(Record excerpts begins)

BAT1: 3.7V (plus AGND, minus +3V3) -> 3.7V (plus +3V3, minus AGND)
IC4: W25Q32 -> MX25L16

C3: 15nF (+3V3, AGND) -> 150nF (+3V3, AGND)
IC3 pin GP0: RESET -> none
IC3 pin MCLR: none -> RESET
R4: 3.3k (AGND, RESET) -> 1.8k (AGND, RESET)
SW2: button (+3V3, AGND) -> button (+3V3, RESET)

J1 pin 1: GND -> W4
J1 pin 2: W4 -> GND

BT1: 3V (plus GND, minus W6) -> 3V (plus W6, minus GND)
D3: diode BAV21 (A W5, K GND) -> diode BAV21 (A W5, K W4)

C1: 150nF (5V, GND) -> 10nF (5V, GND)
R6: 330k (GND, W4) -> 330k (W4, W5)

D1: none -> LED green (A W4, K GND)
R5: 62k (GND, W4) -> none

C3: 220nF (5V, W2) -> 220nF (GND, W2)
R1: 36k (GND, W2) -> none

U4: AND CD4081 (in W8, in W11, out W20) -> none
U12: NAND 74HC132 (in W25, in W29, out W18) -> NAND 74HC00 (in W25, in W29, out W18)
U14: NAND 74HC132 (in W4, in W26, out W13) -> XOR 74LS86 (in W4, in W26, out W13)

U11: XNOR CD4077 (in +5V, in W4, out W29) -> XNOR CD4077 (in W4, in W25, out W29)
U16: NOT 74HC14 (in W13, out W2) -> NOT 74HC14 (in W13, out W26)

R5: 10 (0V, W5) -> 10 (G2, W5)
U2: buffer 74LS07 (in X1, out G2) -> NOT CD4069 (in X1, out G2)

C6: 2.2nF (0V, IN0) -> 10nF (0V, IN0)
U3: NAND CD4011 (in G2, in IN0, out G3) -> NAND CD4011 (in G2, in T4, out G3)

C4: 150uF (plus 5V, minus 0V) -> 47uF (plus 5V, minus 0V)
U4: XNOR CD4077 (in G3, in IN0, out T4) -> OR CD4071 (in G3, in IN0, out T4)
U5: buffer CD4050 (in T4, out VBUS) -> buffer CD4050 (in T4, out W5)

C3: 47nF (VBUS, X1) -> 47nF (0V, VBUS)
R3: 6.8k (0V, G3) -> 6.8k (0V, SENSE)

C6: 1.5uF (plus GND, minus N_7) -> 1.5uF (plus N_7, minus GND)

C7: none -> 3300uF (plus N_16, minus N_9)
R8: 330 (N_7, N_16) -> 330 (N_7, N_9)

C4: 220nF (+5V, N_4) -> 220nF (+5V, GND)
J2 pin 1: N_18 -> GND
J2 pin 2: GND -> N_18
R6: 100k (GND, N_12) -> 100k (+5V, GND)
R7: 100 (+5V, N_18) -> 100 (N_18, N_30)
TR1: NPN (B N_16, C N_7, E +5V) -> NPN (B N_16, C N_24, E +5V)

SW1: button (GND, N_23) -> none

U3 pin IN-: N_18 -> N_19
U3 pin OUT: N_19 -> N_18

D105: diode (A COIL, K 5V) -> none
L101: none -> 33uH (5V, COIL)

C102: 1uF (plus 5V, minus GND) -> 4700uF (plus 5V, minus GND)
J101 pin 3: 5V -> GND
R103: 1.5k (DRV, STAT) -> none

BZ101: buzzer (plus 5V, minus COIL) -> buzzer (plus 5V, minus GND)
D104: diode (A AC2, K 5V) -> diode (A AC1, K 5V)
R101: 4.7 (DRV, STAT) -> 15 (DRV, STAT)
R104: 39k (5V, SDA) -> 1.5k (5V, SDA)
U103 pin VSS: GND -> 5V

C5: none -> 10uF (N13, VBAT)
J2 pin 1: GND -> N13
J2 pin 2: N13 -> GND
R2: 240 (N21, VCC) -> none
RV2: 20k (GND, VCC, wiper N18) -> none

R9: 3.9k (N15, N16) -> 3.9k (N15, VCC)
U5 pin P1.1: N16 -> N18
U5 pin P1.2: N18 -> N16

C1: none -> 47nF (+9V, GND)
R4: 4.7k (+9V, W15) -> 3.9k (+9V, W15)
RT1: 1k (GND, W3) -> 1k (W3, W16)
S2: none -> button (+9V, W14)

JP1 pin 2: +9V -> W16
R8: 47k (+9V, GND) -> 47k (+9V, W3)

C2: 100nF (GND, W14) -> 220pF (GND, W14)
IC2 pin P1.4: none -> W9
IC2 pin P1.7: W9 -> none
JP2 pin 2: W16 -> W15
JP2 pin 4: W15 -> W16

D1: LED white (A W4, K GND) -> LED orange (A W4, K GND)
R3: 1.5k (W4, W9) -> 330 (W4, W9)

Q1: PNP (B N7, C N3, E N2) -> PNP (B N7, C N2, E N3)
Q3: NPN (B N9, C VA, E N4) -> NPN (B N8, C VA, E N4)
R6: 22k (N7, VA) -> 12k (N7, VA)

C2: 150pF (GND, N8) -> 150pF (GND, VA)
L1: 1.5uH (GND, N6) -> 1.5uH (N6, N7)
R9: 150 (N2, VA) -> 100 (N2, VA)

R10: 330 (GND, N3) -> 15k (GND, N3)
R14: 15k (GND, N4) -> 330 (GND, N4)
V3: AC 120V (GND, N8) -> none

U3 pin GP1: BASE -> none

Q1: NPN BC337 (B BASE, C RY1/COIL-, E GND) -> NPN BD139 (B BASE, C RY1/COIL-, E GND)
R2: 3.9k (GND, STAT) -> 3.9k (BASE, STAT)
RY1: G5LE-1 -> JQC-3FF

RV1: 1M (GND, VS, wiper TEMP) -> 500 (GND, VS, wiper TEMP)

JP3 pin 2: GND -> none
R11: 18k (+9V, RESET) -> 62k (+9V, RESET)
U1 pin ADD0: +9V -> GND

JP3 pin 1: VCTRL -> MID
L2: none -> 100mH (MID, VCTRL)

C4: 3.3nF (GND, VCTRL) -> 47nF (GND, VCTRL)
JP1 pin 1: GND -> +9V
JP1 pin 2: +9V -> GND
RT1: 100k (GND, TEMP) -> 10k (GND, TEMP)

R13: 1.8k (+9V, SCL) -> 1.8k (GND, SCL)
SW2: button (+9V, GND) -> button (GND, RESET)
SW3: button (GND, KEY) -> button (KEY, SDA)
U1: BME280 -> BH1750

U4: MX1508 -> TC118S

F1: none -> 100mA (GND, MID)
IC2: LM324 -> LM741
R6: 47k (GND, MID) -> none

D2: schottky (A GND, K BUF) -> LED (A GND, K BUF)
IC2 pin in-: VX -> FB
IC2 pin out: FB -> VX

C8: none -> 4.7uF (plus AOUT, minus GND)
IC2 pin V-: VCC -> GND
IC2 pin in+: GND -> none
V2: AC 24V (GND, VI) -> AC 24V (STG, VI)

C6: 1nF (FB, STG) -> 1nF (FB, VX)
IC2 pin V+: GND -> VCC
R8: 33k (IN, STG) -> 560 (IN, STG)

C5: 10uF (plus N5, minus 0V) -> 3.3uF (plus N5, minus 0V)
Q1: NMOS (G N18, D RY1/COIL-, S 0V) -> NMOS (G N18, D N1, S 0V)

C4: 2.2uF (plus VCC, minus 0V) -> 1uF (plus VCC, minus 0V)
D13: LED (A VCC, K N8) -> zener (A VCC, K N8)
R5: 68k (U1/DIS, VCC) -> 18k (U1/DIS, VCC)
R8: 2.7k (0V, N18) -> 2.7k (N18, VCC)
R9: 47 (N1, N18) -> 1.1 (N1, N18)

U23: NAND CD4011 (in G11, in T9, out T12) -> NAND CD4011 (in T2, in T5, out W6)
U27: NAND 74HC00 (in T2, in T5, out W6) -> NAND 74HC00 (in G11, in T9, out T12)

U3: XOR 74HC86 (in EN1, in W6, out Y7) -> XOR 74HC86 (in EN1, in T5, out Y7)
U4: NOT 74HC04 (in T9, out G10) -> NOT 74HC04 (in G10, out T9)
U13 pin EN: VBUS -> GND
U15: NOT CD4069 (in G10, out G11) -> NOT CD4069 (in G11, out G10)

(Record excerpts ends)

Copy out only the lines above from the one with "J2 pin 2: N13 -> GND" to the one with "SW2: button (+9V, GND) -> button (GND, RESET)", inclusive, exactly as they stand.

Output for this exercise:
J2 pin 2: N13 -> GND
R2: 240 (N21, VCC) -> none
RV2: 20k (GND, VCC, wiper N18) -> none

R9: 3.9k (N15, N16) -> 3.9k (N15, VCC)
U5 pin P1.1: N16 -> N18
U5 pin P1.2: N18 -> N16

C1: none -> 47nF (+9V, GND)
R4: 4.7k (+9V, W15) -> 3.9k (+9V, W15)
RT1: 1k (GND, W3) -> 1k (W3, W16)
S2: none -> button (+9V, W14)

JP1 pin 2: +9V -> W16
R8: 47k (+9V, GND) -> 47k (+9V, W3)

C2: 100nF (GND, W14) -> 220pF (GND, W14)
IC2 pin P1.4: none -> W9
IC2 pin P1.7: W9 -> none
JP2 pin 2: W16 -> W15
JP2 pin 4: W15 -> W16

D1: LED white (A W4, K GND) -> LED orange (A W4, K GND)
R3: 1.5k (W4, W9) -> 330 (W4, W9)

Q1: PNP (B N7, C N3, E N2) -> PNP (B N7, C N2, E N3)
Q3: NPN (B N9, C VA, E N4) -> NPN (B N8, C VA, E N4)
R6: 22k (N7, VA) -> 12k (N7, VA)

C2: 150pF (GND, N8) -> 150pF (GND, VA)
L1: 1.5uH (GND, N6) -> 1.5uH (N6, N7)
R9: 150 (N2, VA) -> 100 (N2, VA)

R10: 330 (GND, N3) -> 15k (GND, N3)
R14: 15k (GND, N4) -> 330 (GND, N4)
V3: AC 120V (GND, N8) -> none

U3 pin GP1: BASE -> none

Q1: NPN BC337 (B BASE, C RY1/COIL-, E GND) -> NPN BD139 (B BASE, C RY1/COIL-, E GND)
R2: 3.9k (GND, STAT) -> 3.9k (BASE, STAT)
RY1: G5LE-1 -> JQC-3FF

RV1: 1M (GND, VS, wiper TEMP) -> 500 (GND, VS, wiper TEMP)

JP3 pin 2: GND -> none
R11: 18k (+9V, RESET) -> 62k (+9V, RESET)
U1 pin ADD0: +9V -> GND

JP3 pin 1: VCTRL -> MID
L2: none -> 100mH (MID, VCTRL)

C4: 3.3nF (GND, VCTRL) -> 47nF (GND, VCTRL)
JP1 pin 1: GND -> +9V
JP1 pin 2: +9V -> GND
RT1: 100k (GND, TEMP) -> 10k (GND, TEMP)

R13: 1.8k (+9V, SCL) -> 1.8k (GND, SCL)
SW2: button (+9V, GND) -> button (GND, RESET)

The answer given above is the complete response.